== Segment start ==
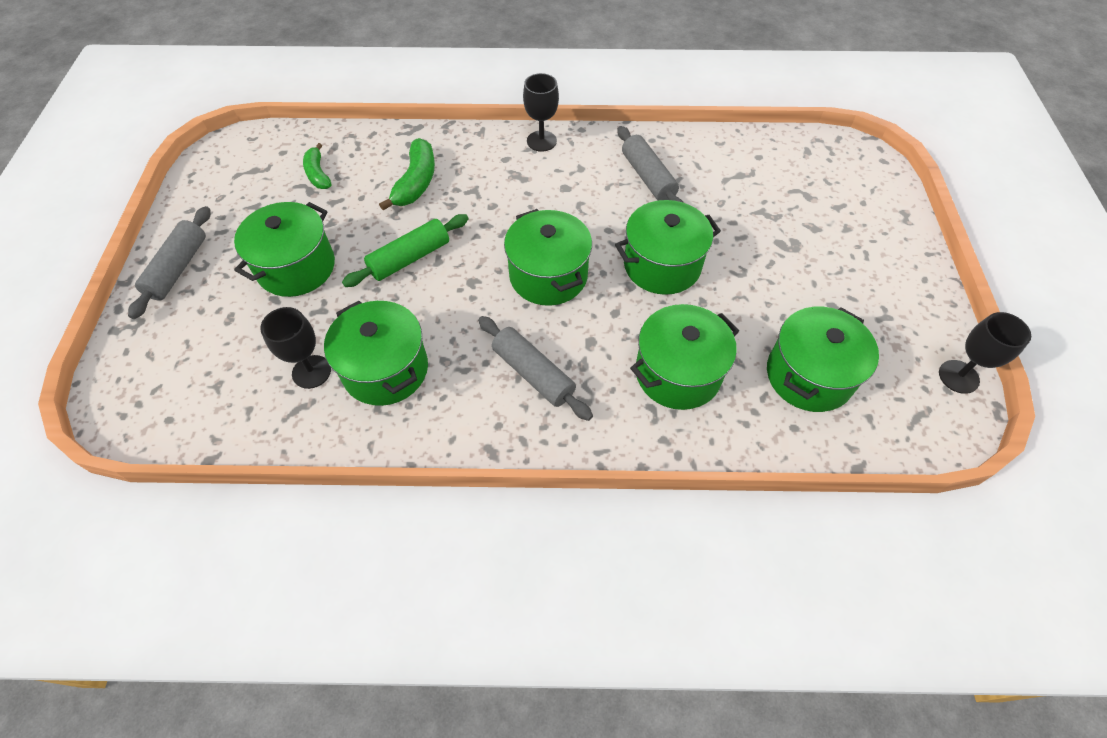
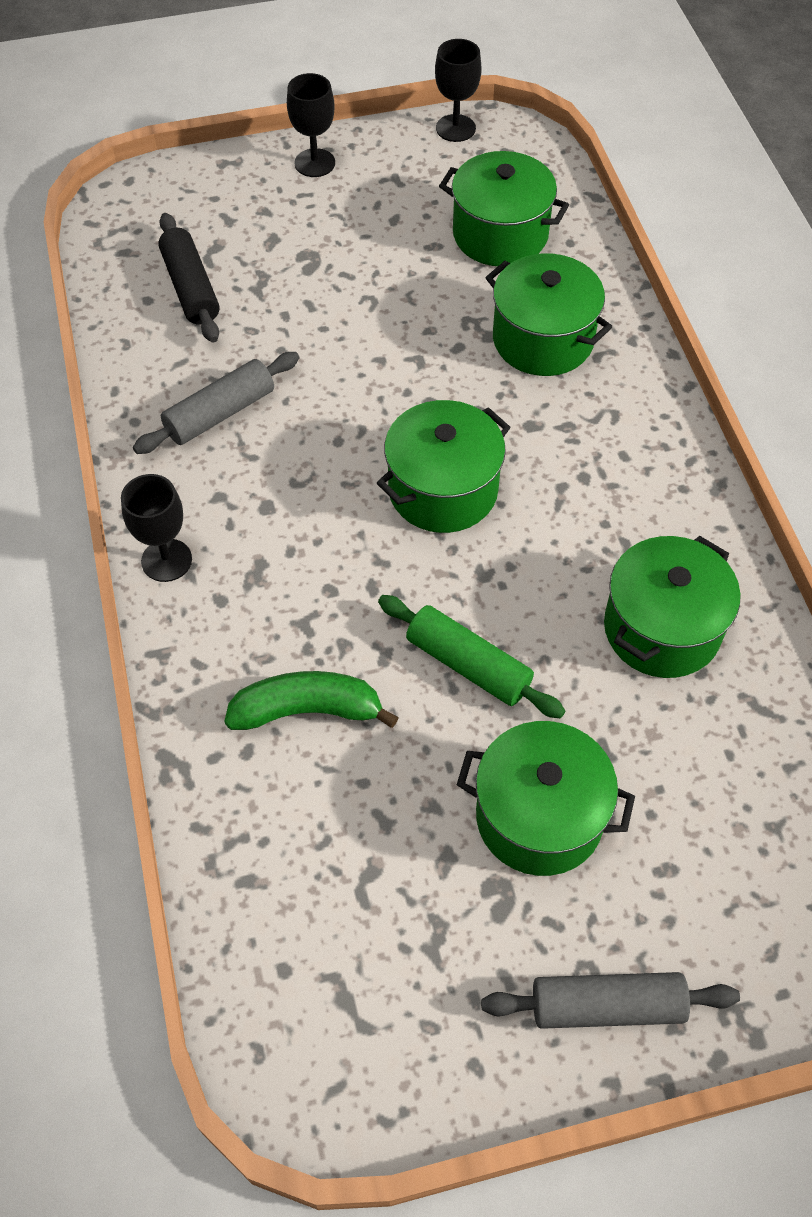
camera: 105 degrees left, 0 degrees up
(311, 372) = (703, 715): black goblet -> black goblet (314, 163)
(318, 174) = (326, 877): green banana -> none
(533, 373) = (600, 471): grey rolling pin -> none
(662, 265) = (384, 375): green pot -> none
(767, 178) = (190, 288): none -> black rolling pin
== Segment end ==
◆ Exercise:
Transcribe exactly, and only, the lines from the one bearing "(311, 372) = (703, 715): black" through the last line of the entries, counting both.

◆ Output:
(311, 372) = (703, 715): black goblet -> black goblet (314, 163)
(318, 174) = (326, 877): green banana -> none
(533, 373) = (600, 471): grey rolling pin -> none
(662, 265) = (384, 375): green pot -> none
(767, 178) = (190, 288): none -> black rolling pin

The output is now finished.